**Your goal**
From the records below, output exactly the lines running from the line containing "U3 pin VCC: VS -> DGND" through the line containing "C5: 220nF (-15V, GND) -> none", and no others.

**Information supplied**
---
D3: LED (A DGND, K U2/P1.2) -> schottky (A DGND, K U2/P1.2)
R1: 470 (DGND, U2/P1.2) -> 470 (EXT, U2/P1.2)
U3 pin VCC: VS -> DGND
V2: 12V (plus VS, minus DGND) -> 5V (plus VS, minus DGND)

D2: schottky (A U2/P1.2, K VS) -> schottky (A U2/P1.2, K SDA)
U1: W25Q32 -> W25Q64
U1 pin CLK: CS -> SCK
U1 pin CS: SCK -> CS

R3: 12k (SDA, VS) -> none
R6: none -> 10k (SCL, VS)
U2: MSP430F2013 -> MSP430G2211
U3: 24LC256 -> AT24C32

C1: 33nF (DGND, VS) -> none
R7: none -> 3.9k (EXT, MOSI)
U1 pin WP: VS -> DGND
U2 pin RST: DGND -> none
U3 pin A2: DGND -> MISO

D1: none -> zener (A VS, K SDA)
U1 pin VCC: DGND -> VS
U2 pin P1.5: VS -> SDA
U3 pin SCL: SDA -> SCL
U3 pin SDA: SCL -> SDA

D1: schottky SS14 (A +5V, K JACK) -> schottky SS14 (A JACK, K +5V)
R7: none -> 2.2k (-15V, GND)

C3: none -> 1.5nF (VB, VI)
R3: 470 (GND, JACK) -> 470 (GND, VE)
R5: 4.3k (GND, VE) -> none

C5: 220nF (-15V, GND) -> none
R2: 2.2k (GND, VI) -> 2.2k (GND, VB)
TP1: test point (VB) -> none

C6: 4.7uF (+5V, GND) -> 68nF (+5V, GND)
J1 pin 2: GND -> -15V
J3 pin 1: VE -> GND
---
**Task result**
U3 pin VCC: VS -> DGND
V2: 12V (plus VS, minus DGND) -> 5V (plus VS, minus DGND)

D2: schottky (A U2/P1.2, K VS) -> schottky (A U2/P1.2, K SDA)
U1: W25Q32 -> W25Q64
U1 pin CLK: CS -> SCK
U1 pin CS: SCK -> CS

R3: 12k (SDA, VS) -> none
R6: none -> 10k (SCL, VS)
U2: MSP430F2013 -> MSP430G2211
U3: 24LC256 -> AT24C32

C1: 33nF (DGND, VS) -> none
R7: none -> 3.9k (EXT, MOSI)
U1 pin WP: VS -> DGND
U2 pin RST: DGND -> none
U3 pin A2: DGND -> MISO

D1: none -> zener (A VS, K SDA)
U1 pin VCC: DGND -> VS
U2 pin P1.5: VS -> SDA
U3 pin SCL: SDA -> SCL
U3 pin SDA: SCL -> SDA

D1: schottky SS14 (A +5V, K JACK) -> schottky SS14 (A JACK, K +5V)
R7: none -> 2.2k (-15V, GND)

C3: none -> 1.5nF (VB, VI)
R3: 470 (GND, JACK) -> 470 (GND, VE)
R5: 4.3k (GND, VE) -> none

C5: 220nF (-15V, GND) -> none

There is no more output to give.